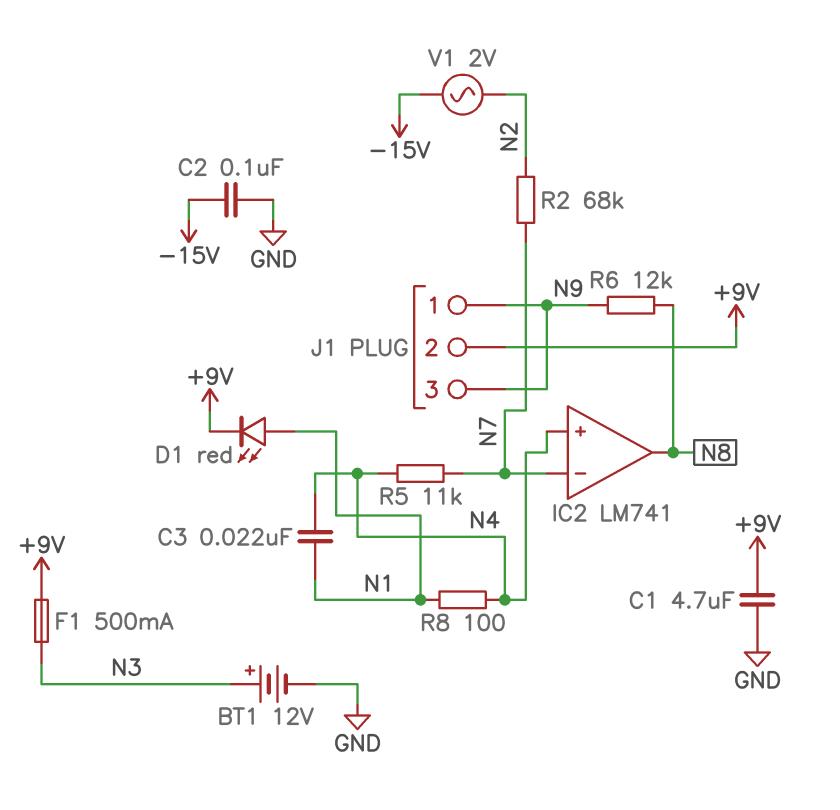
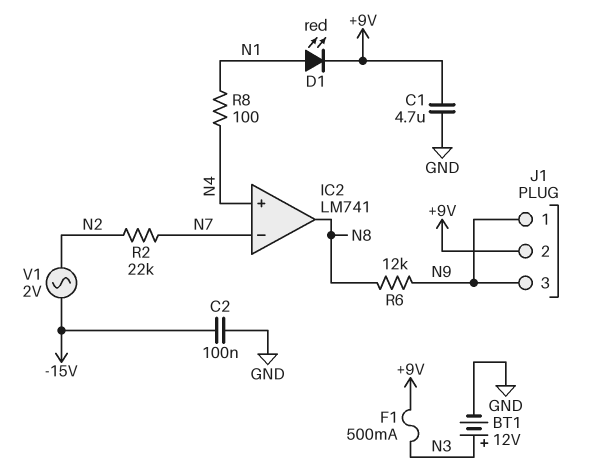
C3: 22nF (N1, N4) -> none
R2: 68k (N2, N7) -> 22k (N2, N7)
R5: 11k (N4, N7) -> none

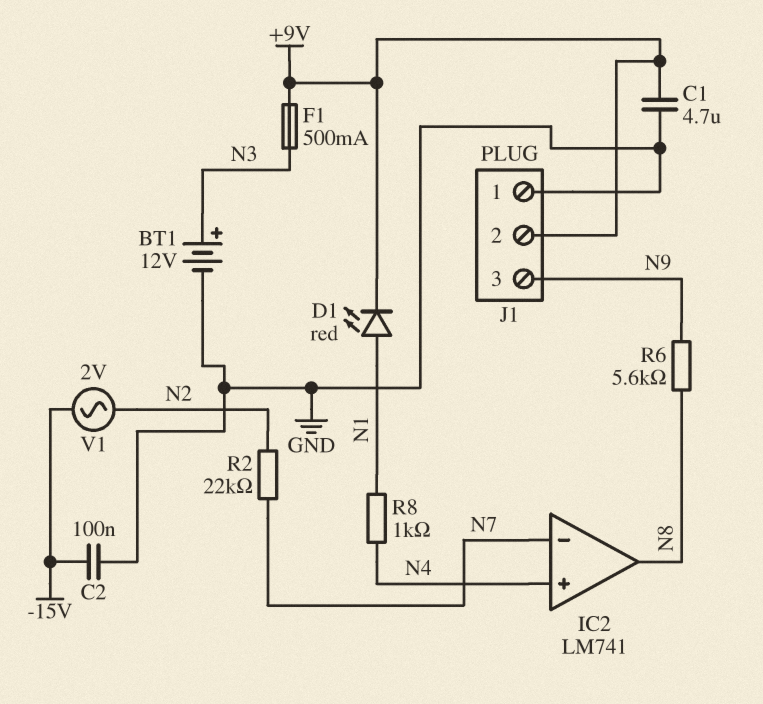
J1 pin 1: N9 -> GND
R6: 12k (N8, N9) -> 5.6k (N8, N9)
R8: 100 (N1, N4) -> 1k (N1, N4)

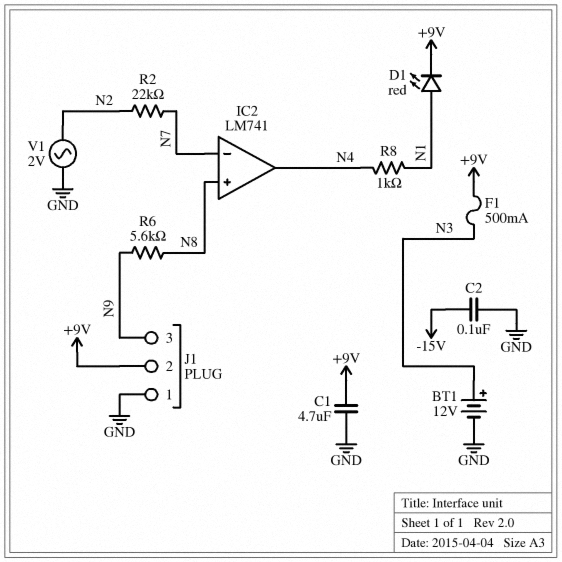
IC2 pin in+: N4 -> N8
IC2 pin out: N8 -> N4
V1: AC 2V (-15V, N2) -> AC 2V (GND, N2)

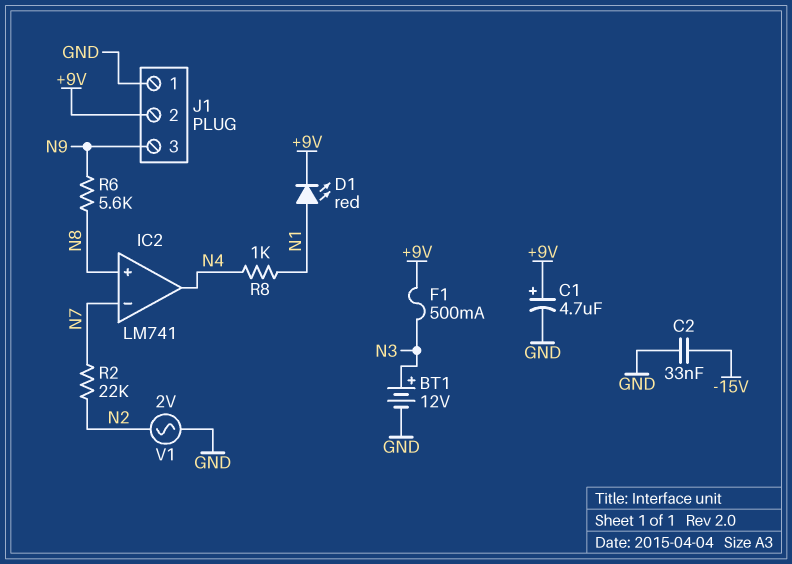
C1: 4.7uF (+9V, GND) -> 4.7uF (plus +9V, minus GND)
C2: 100nF (-15V, GND) -> 33nF (-15V, GND)

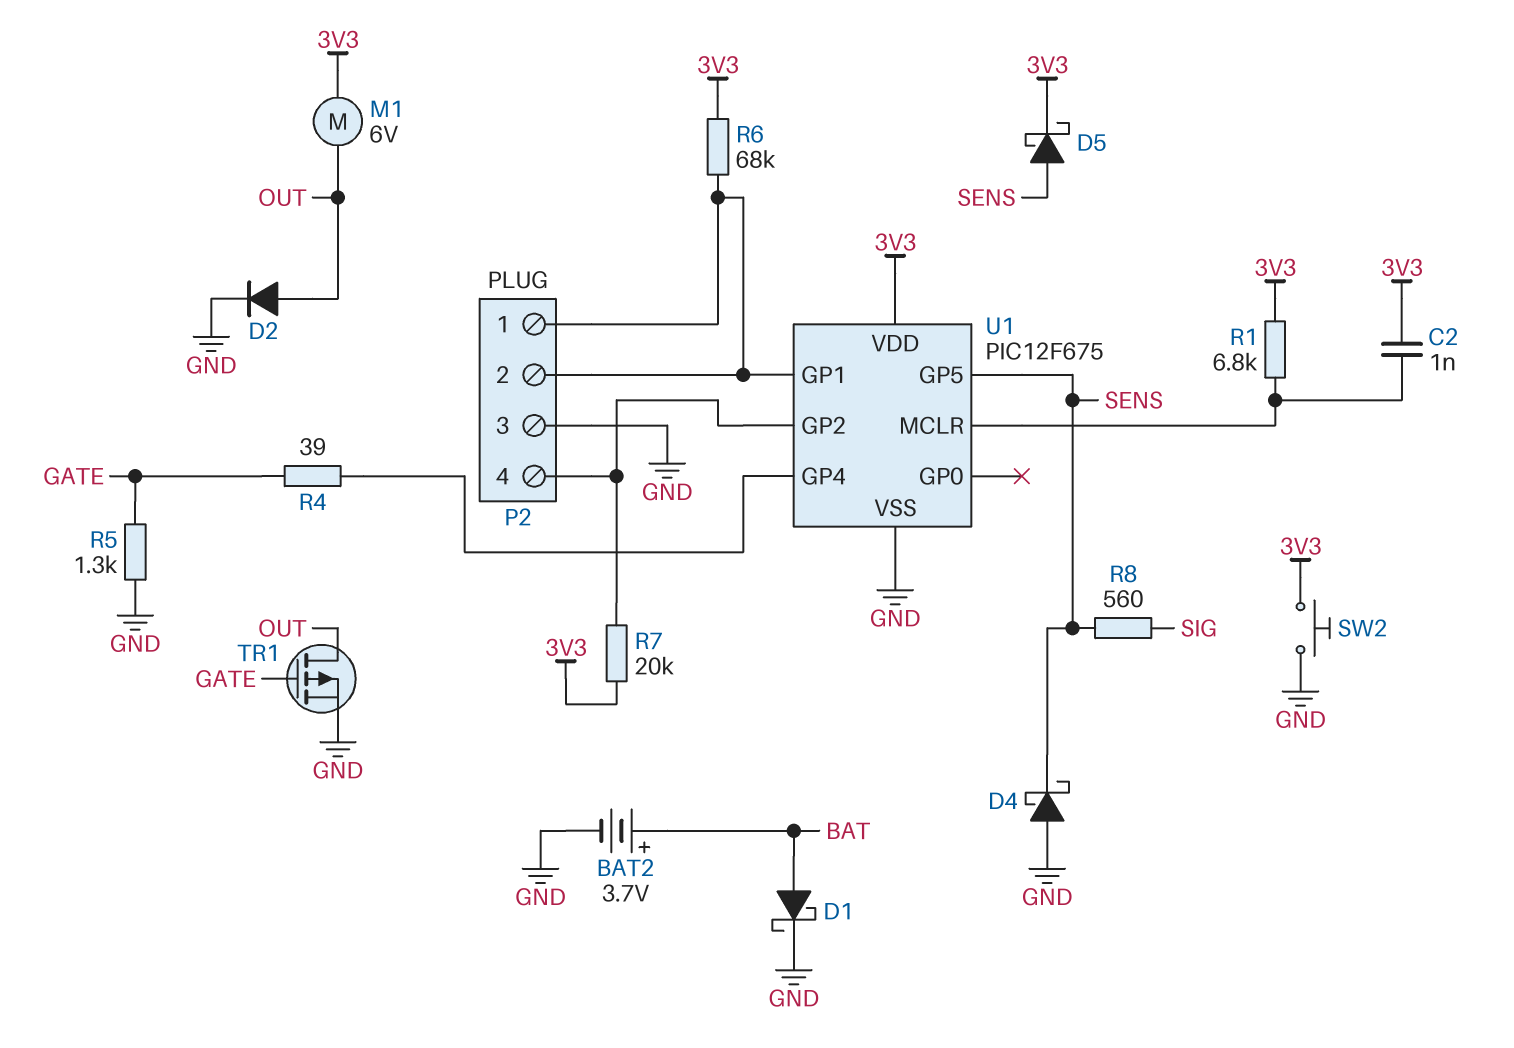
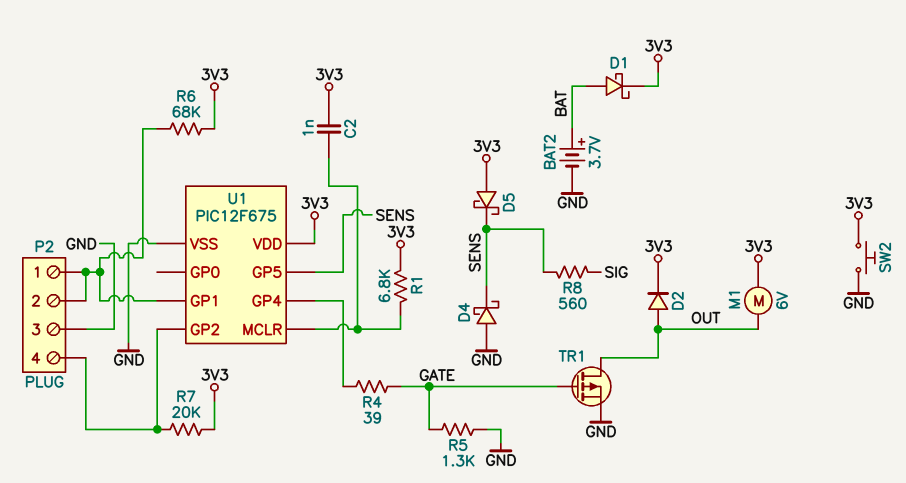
D1: schottky (A BAT, K GND) -> schottky (A BAT, K 3V3)
D2: diode (A OUT, K GND) -> diode (A OUT, K 3V3)
D5: schottky (A SENS, K 3V3) -> schottky (A 3V3, K SENS)

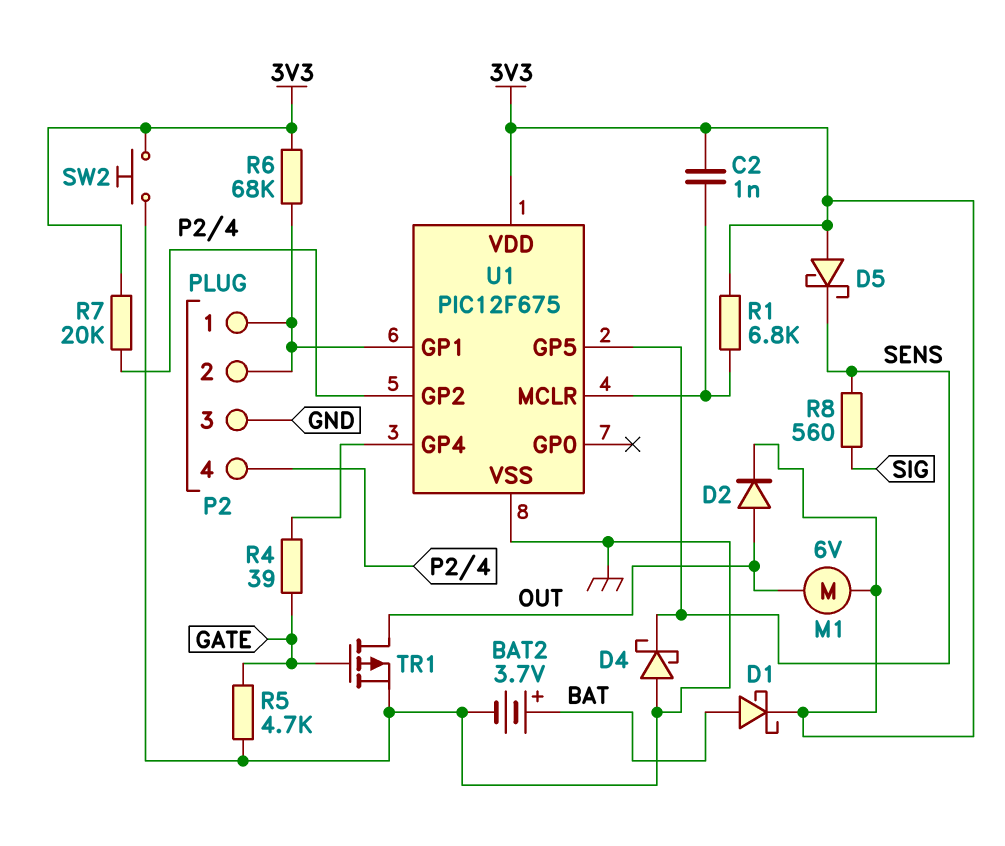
R5: 1.3k (GATE, GND) -> 4.7k (GATE, GND)

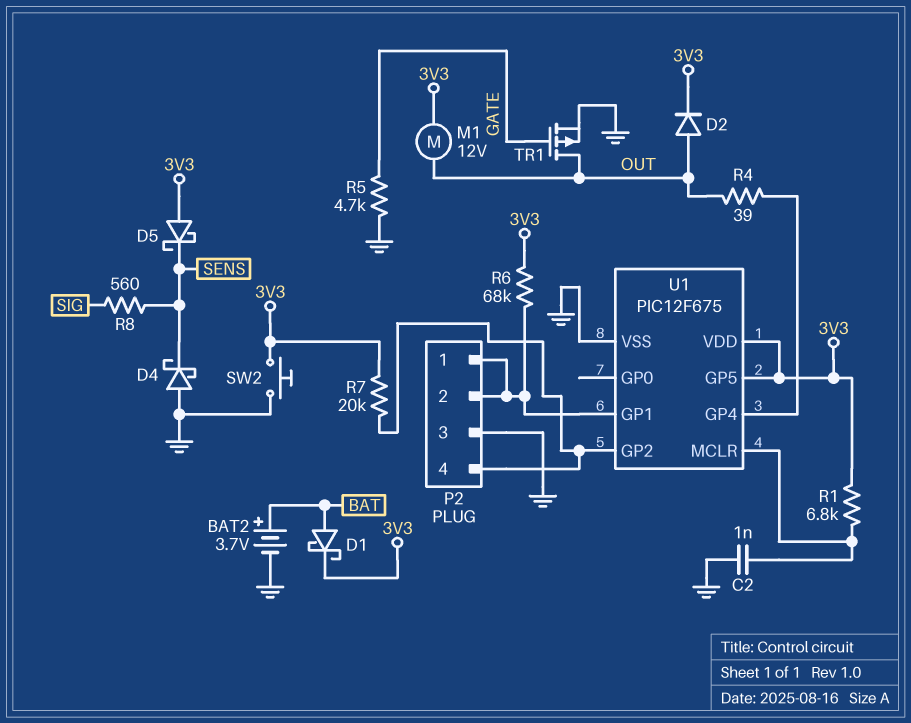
C2: 1nF (3V3, U1/MCLR) -> 1nF (GND, U1/MCLR)
M1: motor 6V (3V3, OUT) -> motor 12V (3V3, OUT)
R4: 39 (GATE, U1/GP4) -> 39 (OUT, U1/GP4)
U1 pin GP5: SENS -> 3V3

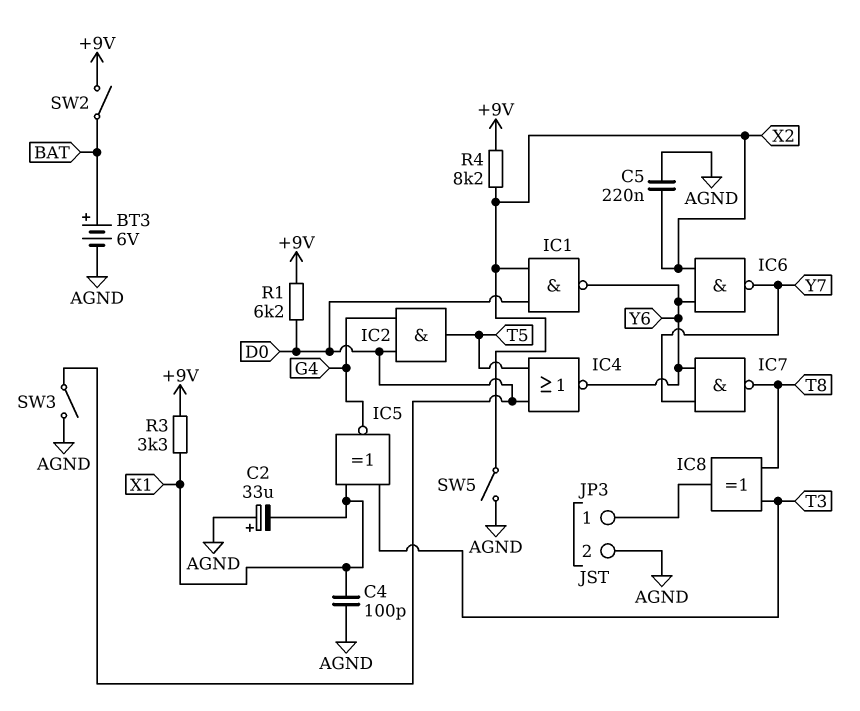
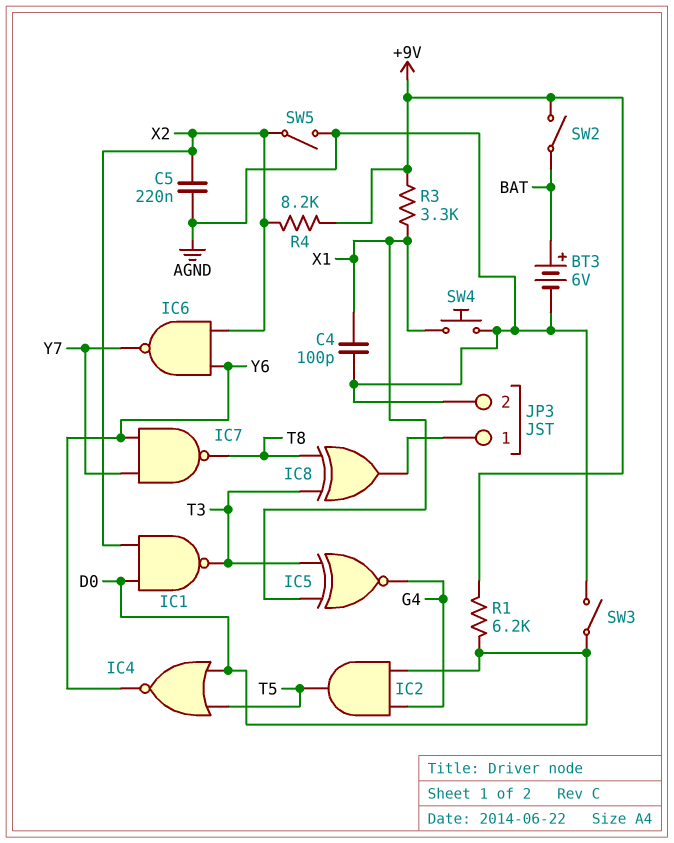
C2: 33uF (plus AGND, minus X1) -> none
IC1: NAND (in D0, in X2, out Y6) -> NAND (in D0, in X2, out T3)
SW4: none -> button (AGND, X1)

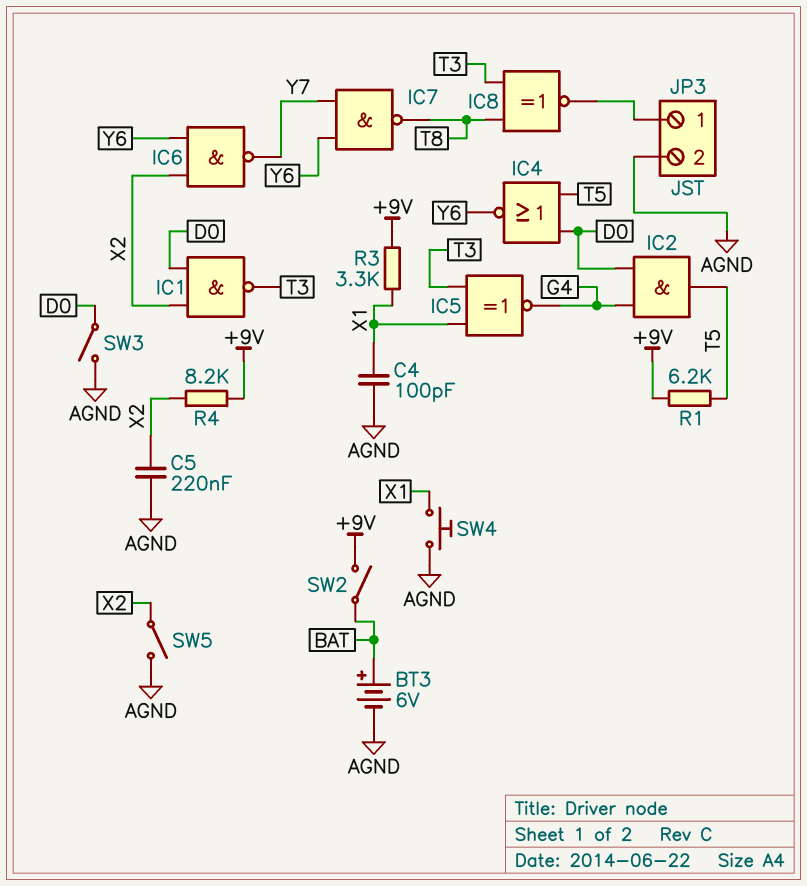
IC8: XOR (in T3, in T8, out JP3/1) -> XNOR (in T3, in T8, out JP3/1)
R1: 6.2k (+9V, D0) -> 6.2k (+9V, T5)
- - -
## [Your objective]
Copy out, from the material above, each line where the word "none" is present.

## [Exercise result]
C3: 22nF (N1, N4) -> none
R5: 11k (N4, N7) -> none
C2: 33uF (plus AGND, minus X1) -> none
SW4: none -> button (AGND, X1)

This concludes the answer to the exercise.